Start of Extracted entries
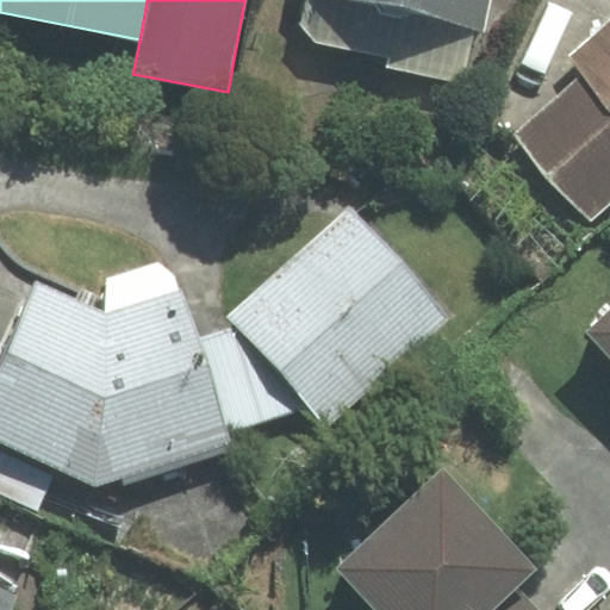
[(490,0),(306,0),(300,25),(317,43),(388,57),(387,68),(462,83),(473,29),(484,31),(490,0)]
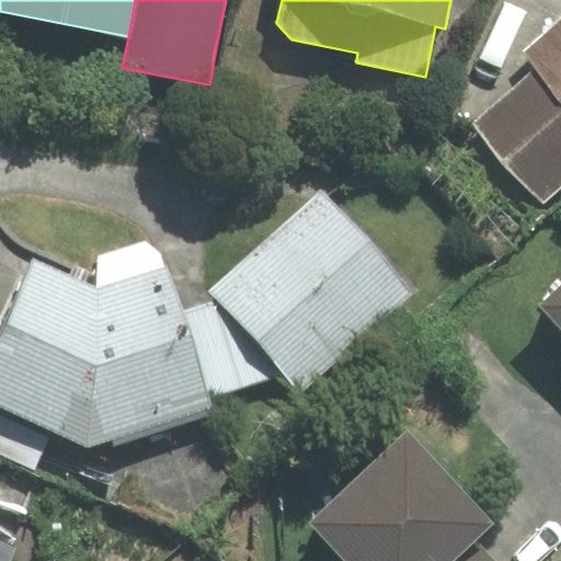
[(474,123),(544,203),(560,187),(560,20),(525,52),(539,67),(474,123)]
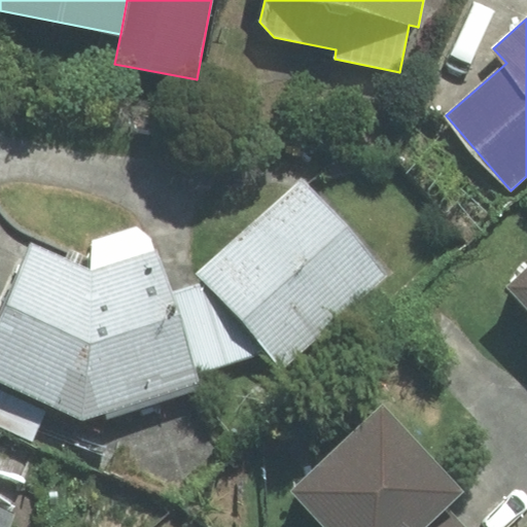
[(302,180),(197,273),(203,280),(267,351),(282,369),(386,275),(302,180)]
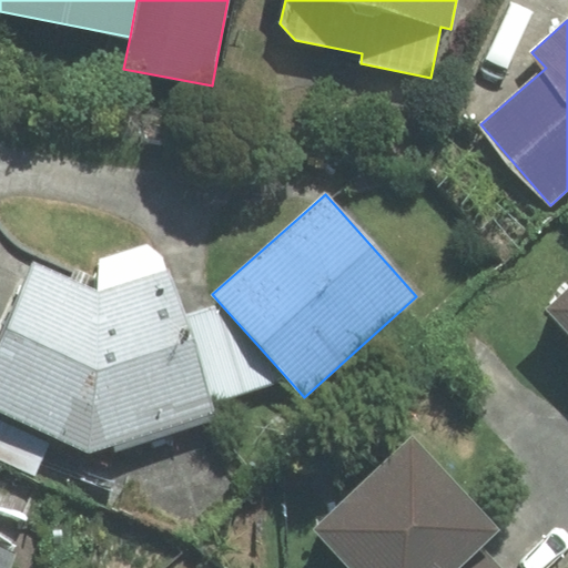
[(98,292),(34,263),(0,336),(0,412),(89,453),(215,413),(211,401),(184,315),(169,267),(146,244),(100,260),(98,292)]
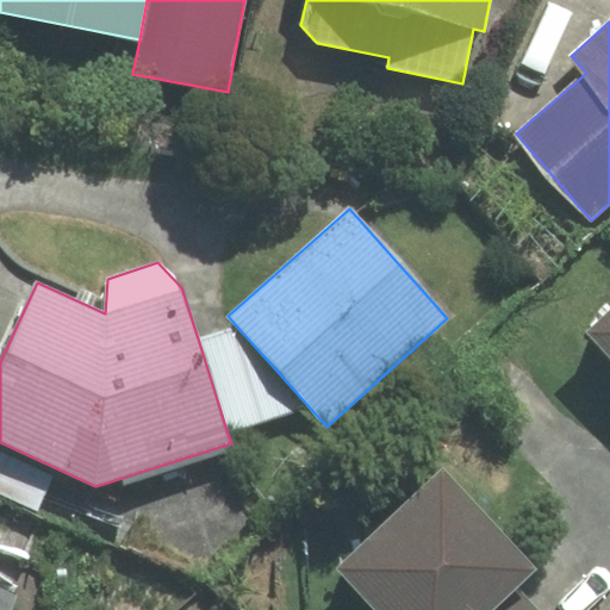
[(609,311),(587,332),(609,355),(609,311)]
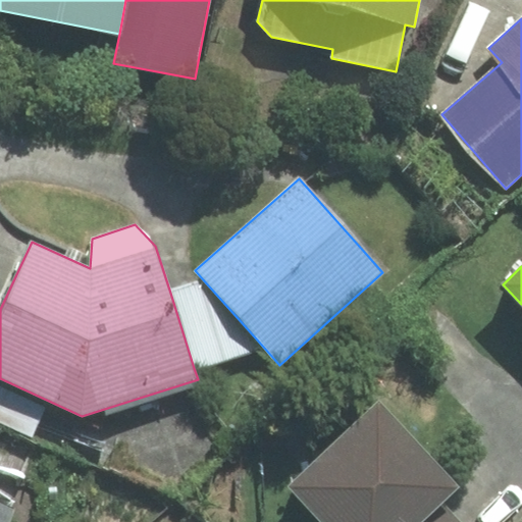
[(201,277),(169,290),(194,368),(264,348),(201,277)]
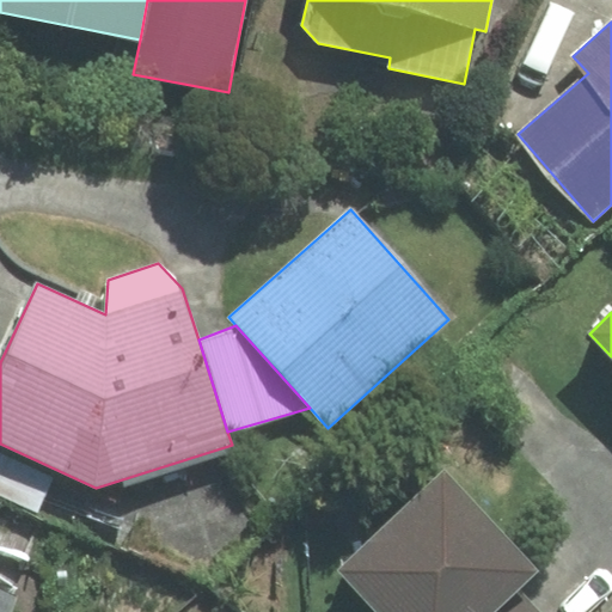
[(444,472),(336,571),(373,611),(534,611),(516,593),(538,574),(444,472)]
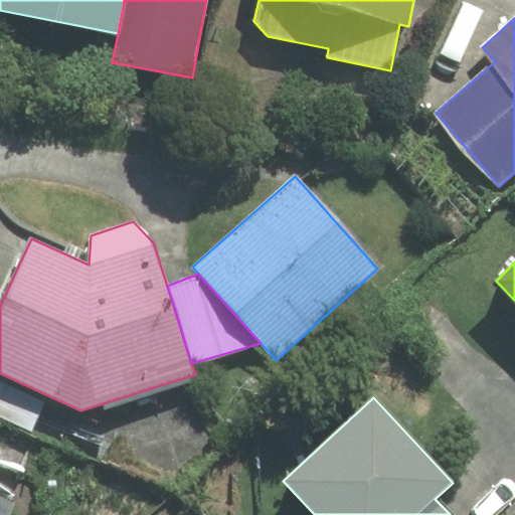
[(0,514),(8,514),(13,502),(0,496),(0,514)]
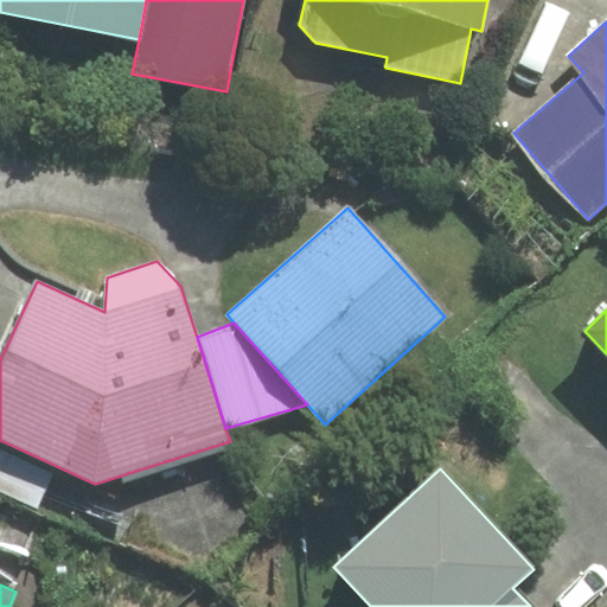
All buildings are outlined.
End of Extracted entries
* **What needs to be done**
A verbatim copy of every entry above, with no pictures, is the expected output.

* **Answer to this task**
[(490,0),(306,0),(300,25),(317,43),(388,57),(387,68),(462,83),(473,29),(484,31),(490,0)]
[(474,123),(544,203),(560,187),(560,20),(525,52),(539,67),(474,123)]
[(302,180),(197,273),(203,280),(267,351),(282,369),(386,275),(302,180)]
[(98,292),(34,263),(0,336),(0,412),(89,453),(215,413),(211,401),(184,315),(169,267),(146,244),(100,260),(98,292)]
[(609,311),(587,332),(609,355),(609,311)]
[(201,277),(169,290),(194,368),(264,348),(201,277)]
[(444,472),(336,571),(373,611),(534,611),(516,593),(538,574),(444,472)]
[(0,514),(8,514),(13,502),(0,496),(0,514)]
All buildings are outlined.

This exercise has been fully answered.